Work to complete:
From the entries that follow, reproduce exactly and only the lines from the line with "- écrou (gris) 882, 220" to the line with "drum (red) (671,439)", endpoints included.

Data extract:
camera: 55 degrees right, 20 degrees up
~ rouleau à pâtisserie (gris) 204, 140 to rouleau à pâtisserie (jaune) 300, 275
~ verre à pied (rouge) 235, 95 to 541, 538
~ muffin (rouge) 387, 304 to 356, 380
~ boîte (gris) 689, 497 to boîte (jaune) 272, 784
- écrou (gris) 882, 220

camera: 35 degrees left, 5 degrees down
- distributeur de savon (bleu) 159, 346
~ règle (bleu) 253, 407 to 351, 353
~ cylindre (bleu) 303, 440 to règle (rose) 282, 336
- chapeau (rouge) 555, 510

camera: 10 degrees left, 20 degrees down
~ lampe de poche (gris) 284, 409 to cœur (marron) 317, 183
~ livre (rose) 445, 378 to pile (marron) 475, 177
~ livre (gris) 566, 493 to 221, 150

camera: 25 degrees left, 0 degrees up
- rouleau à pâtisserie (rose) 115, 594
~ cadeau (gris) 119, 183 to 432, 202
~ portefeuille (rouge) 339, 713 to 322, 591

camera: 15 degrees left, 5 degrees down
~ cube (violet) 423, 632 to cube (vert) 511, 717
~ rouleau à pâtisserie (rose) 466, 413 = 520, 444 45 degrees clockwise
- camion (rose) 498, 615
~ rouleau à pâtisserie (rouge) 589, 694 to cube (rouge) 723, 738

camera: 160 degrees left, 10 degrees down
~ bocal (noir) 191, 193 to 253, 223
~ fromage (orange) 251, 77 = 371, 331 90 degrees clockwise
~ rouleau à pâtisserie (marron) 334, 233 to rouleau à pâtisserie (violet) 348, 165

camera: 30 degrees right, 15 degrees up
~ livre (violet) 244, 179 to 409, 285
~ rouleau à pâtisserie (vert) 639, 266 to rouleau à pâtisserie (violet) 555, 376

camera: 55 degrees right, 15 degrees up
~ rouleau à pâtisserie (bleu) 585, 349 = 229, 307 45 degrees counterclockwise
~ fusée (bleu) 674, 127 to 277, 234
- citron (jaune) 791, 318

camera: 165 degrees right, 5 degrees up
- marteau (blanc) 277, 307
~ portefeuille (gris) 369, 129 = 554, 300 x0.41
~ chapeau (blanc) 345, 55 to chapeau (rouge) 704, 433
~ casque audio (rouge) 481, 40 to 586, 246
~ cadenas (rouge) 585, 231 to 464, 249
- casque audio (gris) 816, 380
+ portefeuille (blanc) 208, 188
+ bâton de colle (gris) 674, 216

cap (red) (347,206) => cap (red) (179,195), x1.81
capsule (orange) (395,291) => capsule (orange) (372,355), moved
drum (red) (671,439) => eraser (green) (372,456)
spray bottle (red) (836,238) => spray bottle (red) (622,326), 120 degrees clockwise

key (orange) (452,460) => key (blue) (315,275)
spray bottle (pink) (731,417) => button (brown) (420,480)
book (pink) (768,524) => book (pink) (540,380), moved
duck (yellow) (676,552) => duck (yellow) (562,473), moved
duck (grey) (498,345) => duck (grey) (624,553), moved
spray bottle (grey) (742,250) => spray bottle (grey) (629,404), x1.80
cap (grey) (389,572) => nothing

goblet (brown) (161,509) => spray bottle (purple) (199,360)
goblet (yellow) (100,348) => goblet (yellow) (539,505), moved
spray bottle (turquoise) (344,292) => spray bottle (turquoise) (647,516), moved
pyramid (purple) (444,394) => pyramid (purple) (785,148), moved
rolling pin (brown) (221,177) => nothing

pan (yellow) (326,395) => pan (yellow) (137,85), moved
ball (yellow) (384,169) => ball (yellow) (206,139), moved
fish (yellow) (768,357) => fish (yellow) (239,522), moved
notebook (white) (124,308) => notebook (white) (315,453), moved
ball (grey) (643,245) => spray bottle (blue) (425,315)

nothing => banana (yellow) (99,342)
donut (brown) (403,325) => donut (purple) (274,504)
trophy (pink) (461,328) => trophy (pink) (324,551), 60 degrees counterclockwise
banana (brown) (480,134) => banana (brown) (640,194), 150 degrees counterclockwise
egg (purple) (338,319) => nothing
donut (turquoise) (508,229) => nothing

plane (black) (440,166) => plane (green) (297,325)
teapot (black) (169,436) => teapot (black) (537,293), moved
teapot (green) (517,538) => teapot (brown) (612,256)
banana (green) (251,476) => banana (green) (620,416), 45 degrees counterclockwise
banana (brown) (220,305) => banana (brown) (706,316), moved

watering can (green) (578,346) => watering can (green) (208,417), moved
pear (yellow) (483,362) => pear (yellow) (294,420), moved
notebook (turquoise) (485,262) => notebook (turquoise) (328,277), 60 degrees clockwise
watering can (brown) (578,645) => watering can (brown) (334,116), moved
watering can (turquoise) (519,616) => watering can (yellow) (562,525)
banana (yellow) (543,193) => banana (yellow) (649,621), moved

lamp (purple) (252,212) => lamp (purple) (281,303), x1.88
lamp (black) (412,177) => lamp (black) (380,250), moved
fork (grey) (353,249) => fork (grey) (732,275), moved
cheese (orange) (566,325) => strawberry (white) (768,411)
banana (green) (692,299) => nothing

Response area:
- écrou (gris) 882, 220

camera: 35 degrees left, 5 degrees down
- distributeur de savon (bleu) 159, 346
~ règle (bleu) 253, 407 to 351, 353
~ cylindre (bleu) 303, 440 to règle (rose) 282, 336
- chapeau (rouge) 555, 510

camera: 10 degrees left, 20 degrees down
~ lampe de poche (gris) 284, 409 to cœur (marron) 317, 183
~ livre (rose) 445, 378 to pile (marron) 475, 177
~ livre (gris) 566, 493 to 221, 150

camera: 25 degrees left, 0 degrees up
- rouleau à pâtisserie (rose) 115, 594
~ cadeau (gris) 119, 183 to 432, 202
~ portefeuille (rouge) 339, 713 to 322, 591

camera: 15 degrees left, 5 degrees down
~ cube (violet) 423, 632 to cube (vert) 511, 717
~ rouleau à pâtisserie (rose) 466, 413 = 520, 444 45 degrees clockwise
- camion (rose) 498, 615
~ rouleau à pâtisserie (rouge) 589, 694 to cube (rouge) 723, 738

camera: 160 degrees left, 10 degrees down
~ bocal (noir) 191, 193 to 253, 223
~ fromage (orange) 251, 77 = 371, 331 90 degrees clockwise
~ rouleau à pâtisserie (marron) 334, 233 to rouleau à pâtisserie (violet) 348, 165

camera: 30 degrees right, 15 degrees up
~ livre (violet) 244, 179 to 409, 285
~ rouleau à pâtisserie (vert) 639, 266 to rouleau à pâtisserie (violet) 555, 376

camera: 55 degrees right, 15 degrees up
~ rouleau à pâtisserie (bleu) 585, 349 = 229, 307 45 degrees counterclockwise
~ fusée (bleu) 674, 127 to 277, 234
- citron (jaune) 791, 318

camera: 165 degrees right, 5 degrees up
- marteau (blanc) 277, 307
~ portefeuille (gris) 369, 129 = 554, 300 x0.41
~ chapeau (blanc) 345, 55 to chapeau (rouge) 704, 433
~ casque audio (rouge) 481, 40 to 586, 246
~ cadenas (rouge) 585, 231 to 464, 249
- casque audio (gris) 816, 380
+ portefeuille (blanc) 208, 188
+ bâton de colle (gris) 674, 216

cap (red) (347,206) => cap (red) (179,195), x1.81
capsule (orange) (395,291) => capsule (orange) (372,355), moved
drum (red) (671,439) => eraser (green) (372,456)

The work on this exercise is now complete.